• [PROBLEM STATEMENT]: The answer must be a single number: how many lines below contain "yellow".

::::

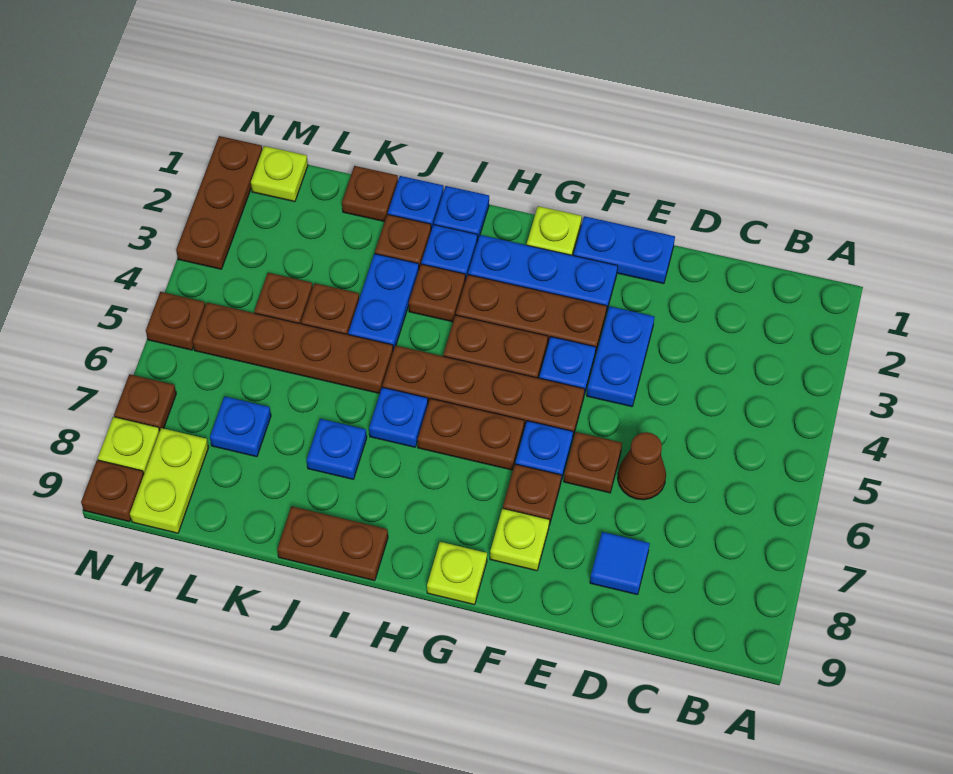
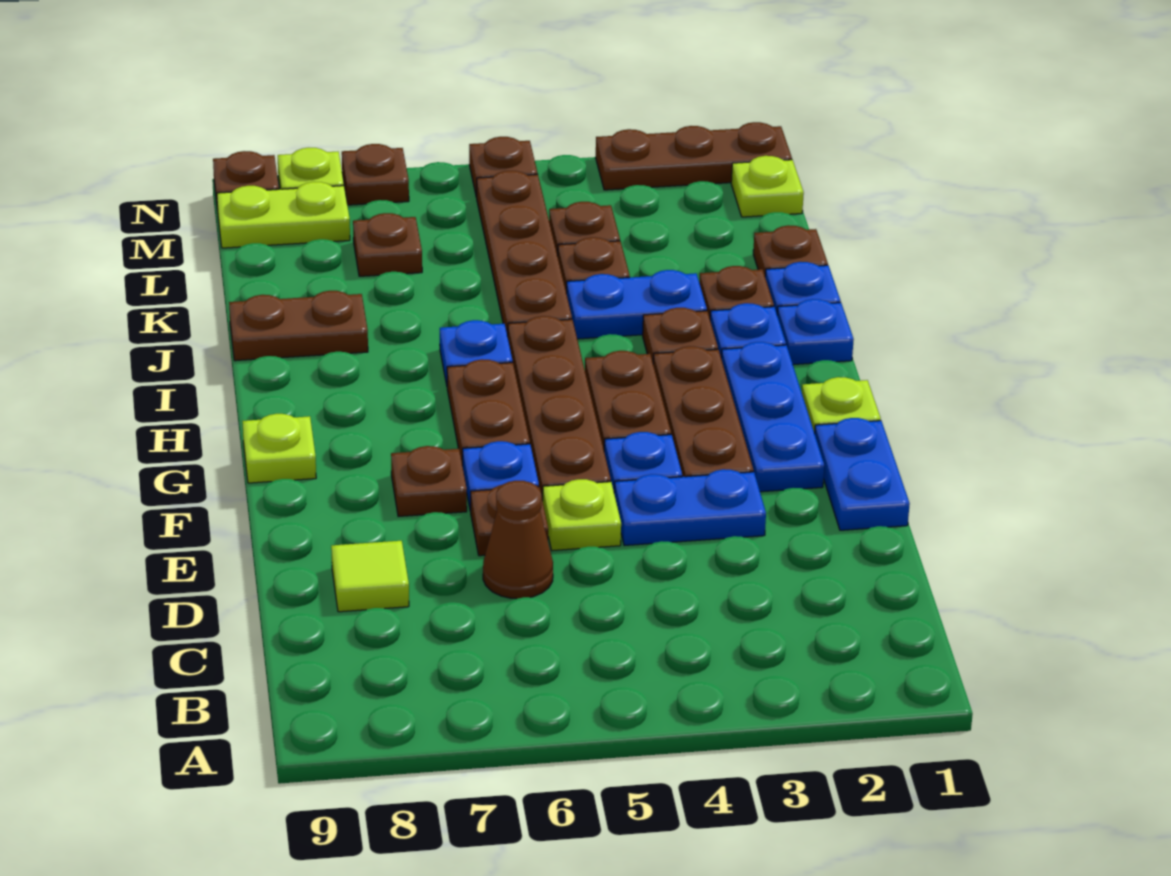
blue tile D8 level 1 -> lime tile D8 level 1
lime plate F8 level 1 -> lime plate E5 level 1
brown plate I9:J9 level 1 -> brown plate J8:J9 level 1
blue plate J7 level 1 -> none
blue plate L7 level 1 -> brown plate L7 level 1

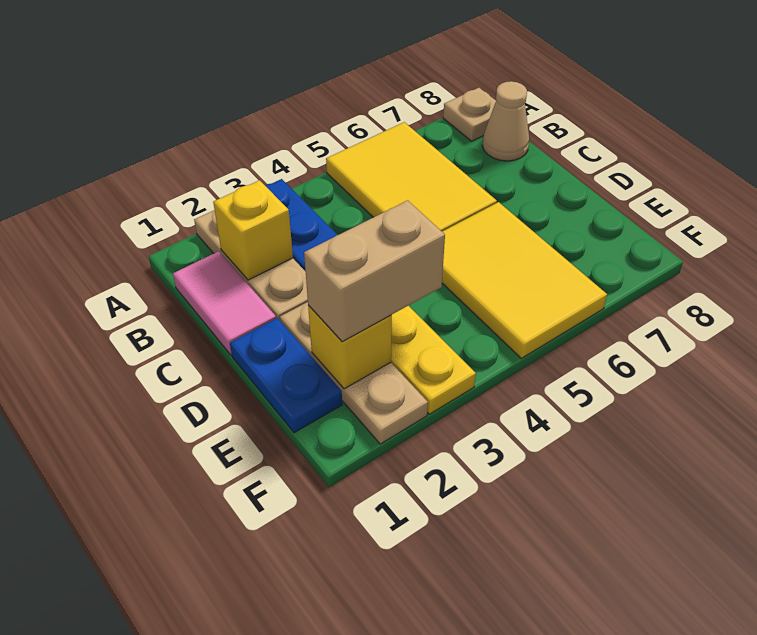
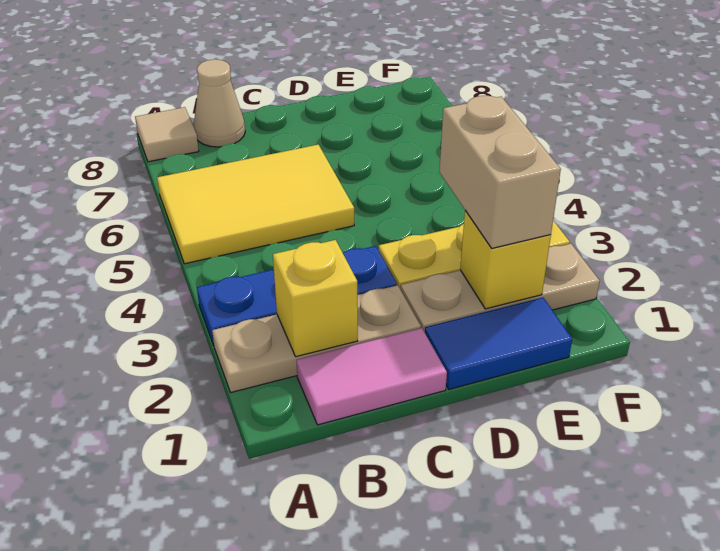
tan plate A8 level 1 -> tan tile A8 level 1
blue plate D1:E1 level 1 -> blue tile D1:E1 level 1
yellow tile D5:F6 level 1 -> none

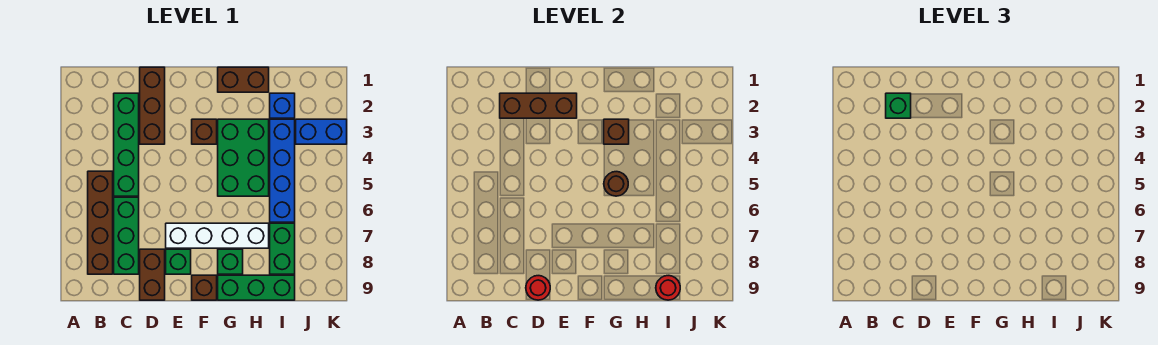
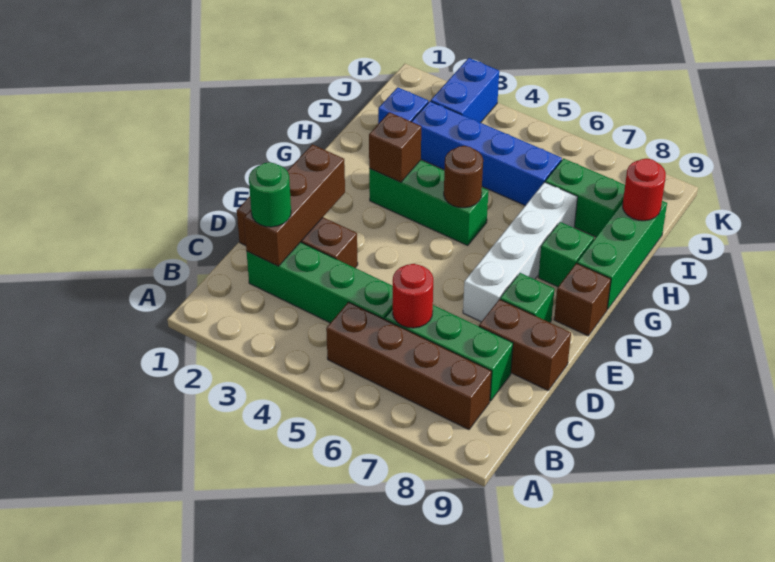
green brick C2 level 3 -> green round brick C2 level 3
red round brick D9 level 2 -> red round brick C6 level 2
brown brick F3 level 1 -> none
brown brick G1:H1 level 1 -> none
green brick G3:H5 level 1 -> green brick G3:G5 level 1

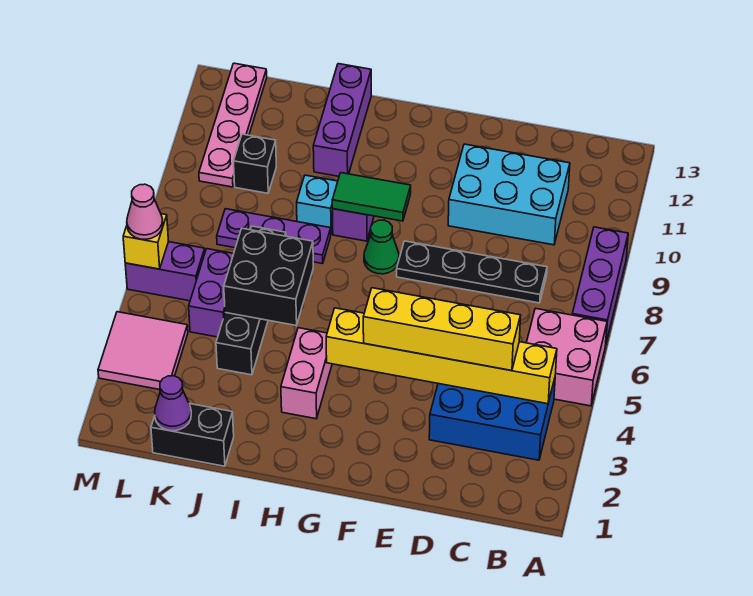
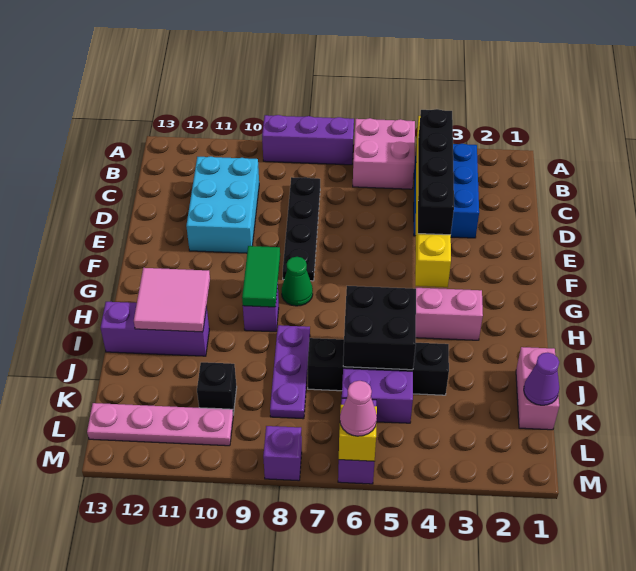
yellow brick C4:F4 level 3 -> black brick C4:F4 level 3
cyan brick I9 level 1 -> none
black brick J1:K1 level 1 -> pink brick J1:K1 level 1
pink tile L3:M4 level 1 -> pink tile H11:I12 level 2
none -> purple brick M8 level 1

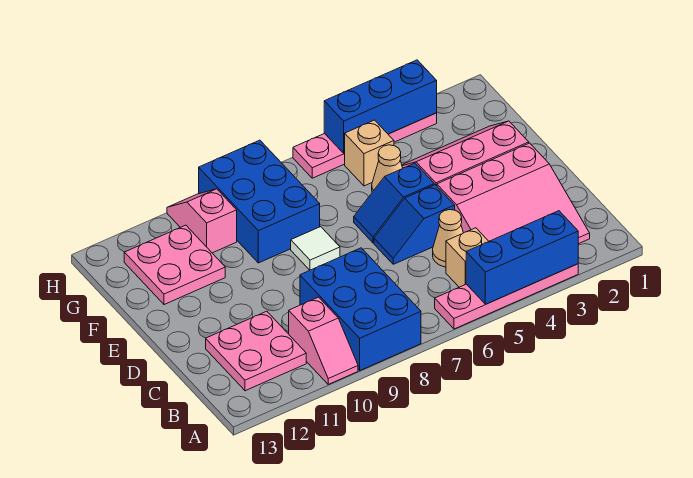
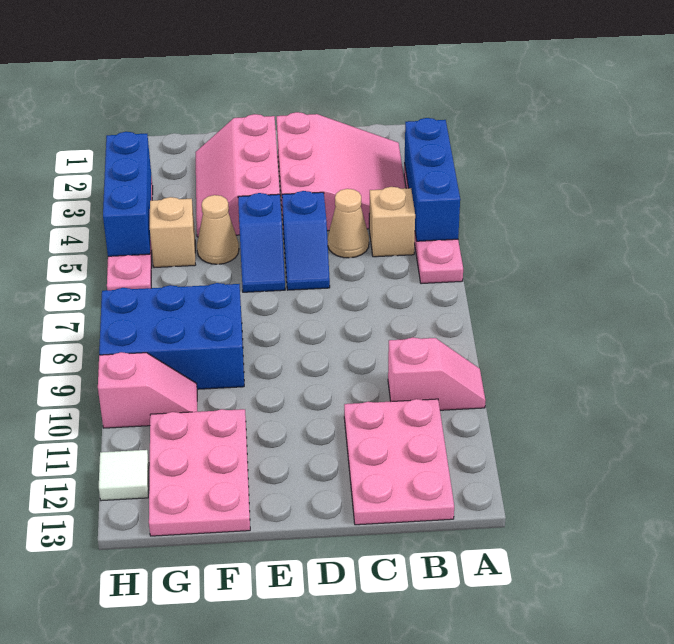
blue brick A8:C9 level 1 -> none
pink plate B11:C12 level 1 -> pink plate B11:C13 level 1
white tile E8 level 1 -> white tile H12 level 1
pink plate F11:G12 level 1 -> pink plate F11:G13 level 1
pink slope G10:H10 level 1 top G -> pink slope G10:H10 level 1 top H

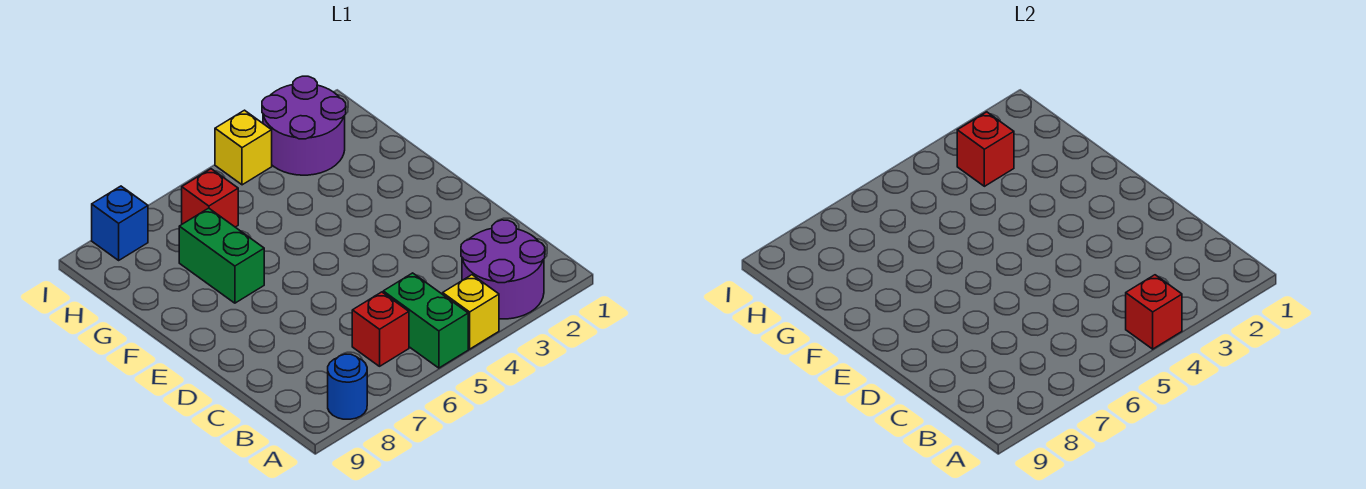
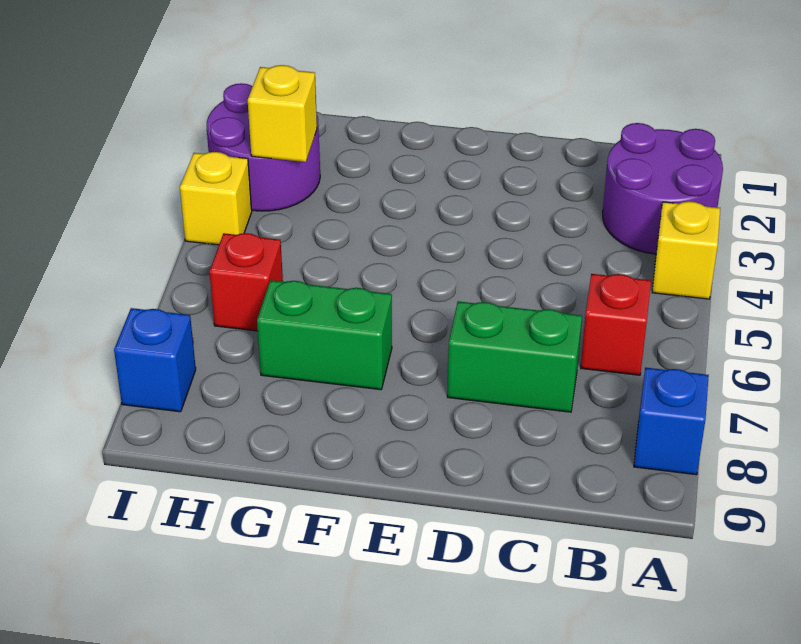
red brick A4 level 2 -> none
green brick A5:B5 level 1 -> green brick C7:D7 level 1
blue round brick A8 level 1 -> blue brick A8 level 1
red brick H3 level 2 -> yellow brick H3 level 2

::::

• [WRITTEN RESPONSE]: 3